Exercise prompt: To complete the exercise, write out all the data exactly.

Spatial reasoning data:
-=-=-=-=-

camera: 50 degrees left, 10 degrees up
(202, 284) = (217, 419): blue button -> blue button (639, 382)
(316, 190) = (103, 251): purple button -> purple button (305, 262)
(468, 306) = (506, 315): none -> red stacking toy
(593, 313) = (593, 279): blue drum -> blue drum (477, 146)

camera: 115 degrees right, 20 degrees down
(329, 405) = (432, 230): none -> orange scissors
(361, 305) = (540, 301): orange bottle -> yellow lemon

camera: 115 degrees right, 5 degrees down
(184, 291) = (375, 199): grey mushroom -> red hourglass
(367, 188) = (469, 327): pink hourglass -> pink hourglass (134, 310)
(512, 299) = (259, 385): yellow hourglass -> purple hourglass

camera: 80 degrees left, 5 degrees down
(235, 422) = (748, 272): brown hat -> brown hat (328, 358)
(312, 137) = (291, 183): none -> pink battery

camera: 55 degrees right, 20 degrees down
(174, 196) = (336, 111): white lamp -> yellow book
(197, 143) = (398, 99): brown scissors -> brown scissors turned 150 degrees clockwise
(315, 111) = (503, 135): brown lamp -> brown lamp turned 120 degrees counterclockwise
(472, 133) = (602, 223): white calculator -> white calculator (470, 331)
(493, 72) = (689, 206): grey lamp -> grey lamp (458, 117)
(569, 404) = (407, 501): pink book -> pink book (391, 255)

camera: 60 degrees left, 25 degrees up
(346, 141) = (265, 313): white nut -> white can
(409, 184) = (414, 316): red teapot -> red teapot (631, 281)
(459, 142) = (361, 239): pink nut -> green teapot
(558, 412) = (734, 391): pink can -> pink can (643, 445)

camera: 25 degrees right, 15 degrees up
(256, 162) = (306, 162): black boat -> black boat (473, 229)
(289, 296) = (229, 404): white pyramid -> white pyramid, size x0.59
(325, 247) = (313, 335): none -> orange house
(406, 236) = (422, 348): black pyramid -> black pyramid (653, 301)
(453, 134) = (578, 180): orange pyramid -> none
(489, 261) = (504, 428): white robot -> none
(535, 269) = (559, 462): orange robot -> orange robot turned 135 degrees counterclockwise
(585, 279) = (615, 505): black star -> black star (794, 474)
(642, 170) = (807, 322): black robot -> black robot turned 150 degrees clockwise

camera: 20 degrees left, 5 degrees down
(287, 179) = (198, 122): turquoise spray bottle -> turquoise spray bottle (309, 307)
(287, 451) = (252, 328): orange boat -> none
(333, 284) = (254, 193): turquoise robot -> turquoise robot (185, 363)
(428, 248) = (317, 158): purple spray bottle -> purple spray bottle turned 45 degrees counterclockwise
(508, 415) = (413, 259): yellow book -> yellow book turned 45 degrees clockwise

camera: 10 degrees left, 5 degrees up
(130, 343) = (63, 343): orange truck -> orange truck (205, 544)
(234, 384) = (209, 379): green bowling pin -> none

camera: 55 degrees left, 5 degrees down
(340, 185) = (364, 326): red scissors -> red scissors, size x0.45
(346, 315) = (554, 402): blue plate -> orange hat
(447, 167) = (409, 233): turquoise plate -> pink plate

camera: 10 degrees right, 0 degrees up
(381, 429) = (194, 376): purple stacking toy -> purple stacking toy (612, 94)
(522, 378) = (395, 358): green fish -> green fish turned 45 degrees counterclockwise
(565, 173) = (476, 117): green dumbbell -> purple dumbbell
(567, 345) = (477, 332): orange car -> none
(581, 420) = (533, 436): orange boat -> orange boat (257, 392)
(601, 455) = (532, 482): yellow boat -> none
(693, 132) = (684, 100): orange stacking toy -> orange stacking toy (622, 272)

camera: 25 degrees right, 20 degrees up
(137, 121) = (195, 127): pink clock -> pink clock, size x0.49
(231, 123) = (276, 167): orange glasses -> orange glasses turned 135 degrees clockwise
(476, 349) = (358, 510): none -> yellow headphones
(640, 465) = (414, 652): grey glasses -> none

-=-=-=-=-

Result for this task:
camera: 50 degrees left, 10 degrees up
(202, 284) = (217, 419): blue button -> blue button (639, 382)
(316, 190) = (103, 251): purple button -> purple button (305, 262)
(468, 306) = (506, 315): none -> red stacking toy
(593, 313) = (593, 279): blue drum -> blue drum (477, 146)

camera: 115 degrees right, 20 degrees down
(329, 405) = (432, 230): none -> orange scissors
(361, 305) = (540, 301): orange bottle -> yellow lemon

camera: 115 degrees right, 5 degrees down
(184, 291) = (375, 199): grey mushroom -> red hourglass
(367, 188) = (469, 327): pink hourglass -> pink hourglass (134, 310)
(512, 299) = (259, 385): yellow hourglass -> purple hourglass

camera: 80 degrees left, 5 degrees down
(235, 422) = (748, 272): brown hat -> brown hat (328, 358)
(312, 137) = (291, 183): none -> pink battery

camera: 55 degrees right, 20 degrees down
(174, 196) = (336, 111): white lamp -> yellow book
(197, 143) = (398, 99): brown scissors -> brown scissors turned 150 degrees clockwise
(315, 111) = (503, 135): brown lamp -> brown lamp turned 120 degrees counterclockwise
(472, 133) = (602, 223): white calculator -> white calculator (470, 331)
(493, 72) = (689, 206): grey lamp -> grey lamp (458, 117)
(569, 404) = (407, 501): pink book -> pink book (391, 255)

camera: 60 degrees left, 25 degrees up
(346, 141) = (265, 313): white nut -> white can
(409, 184) = (414, 316): red teapot -> red teapot (631, 281)
(459, 142) = (361, 239): pink nut -> green teapot
(558, 412) = (734, 391): pink can -> pink can (643, 445)

camera: 25 degrees right, 15 degrees up
(256, 162) = (306, 162): black boat -> black boat (473, 229)
(289, 296) = (229, 404): white pyramid -> white pyramid, size x0.59
(325, 247) = (313, 335): none -> orange house
(406, 236) = (422, 348): black pyramid -> black pyramid (653, 301)
(453, 134) = (578, 180): orange pyramid -> none
(489, 261) = (504, 428): white robot -> none
(535, 269) = (559, 462): orange robot -> orange robot turned 135 degrees counterclockwise
(585, 279) = (615, 505): black star -> black star (794, 474)
(642, 170) = (807, 322): black robot -> black robot turned 150 degrees clockwise

camera: 20 degrees left, 5 degrees down
(287, 179) = (198, 122): turquoise spray bottle -> turquoise spray bottle (309, 307)
(287, 451) = (252, 328): orange boat -> none
(333, 284) = (254, 193): turquoise robot -> turquoise robot (185, 363)
(428, 248) = (317, 158): purple spray bottle -> purple spray bottle turned 45 degrees counterclockwise
(508, 415) = (413, 259): yellow book -> yellow book turned 45 degrees clockwise

camera: 10 degrees left, 5 degrees up
(130, 343) = (63, 343): orange truck -> orange truck (205, 544)
(234, 384) = (209, 379): green bowling pin -> none

camera: 55 degrees left, 5 degrees down
(340, 185) = (364, 326): red scissors -> red scissors, size x0.45
(346, 315) = (554, 402): blue plate -> orange hat
(447, 167) = (409, 233): turquoise plate -> pink plate

camera: 10 degrees right, 0 degrees up
(381, 429) = (194, 376): purple stacking toy -> purple stacking toy (612, 94)
(522, 378) = (395, 358): green fish -> green fish turned 45 degrees counterclockwise
(565, 173) = (476, 117): green dumbbell -> purple dumbbell
(567, 345) = (477, 332): orange car -> none
(581, 420) = (533, 436): orange boat -> orange boat (257, 392)
(601, 455) = (532, 482): yellow boat -> none
(693, 132) = (684, 100): orange stacking toy -> orange stacking toy (622, 272)

camera: 25 degrees right, 20 degrees up
(137, 121) = (195, 127): pink clock -> pink clock, size x0.49
(231, 123) = (276, 167): orange glasses -> orange glasses turned 135 degrees clockwise
(476, 349) = (358, 510): none -> yellow headphones
(640, 465) = (414, 652): grey glasses -> none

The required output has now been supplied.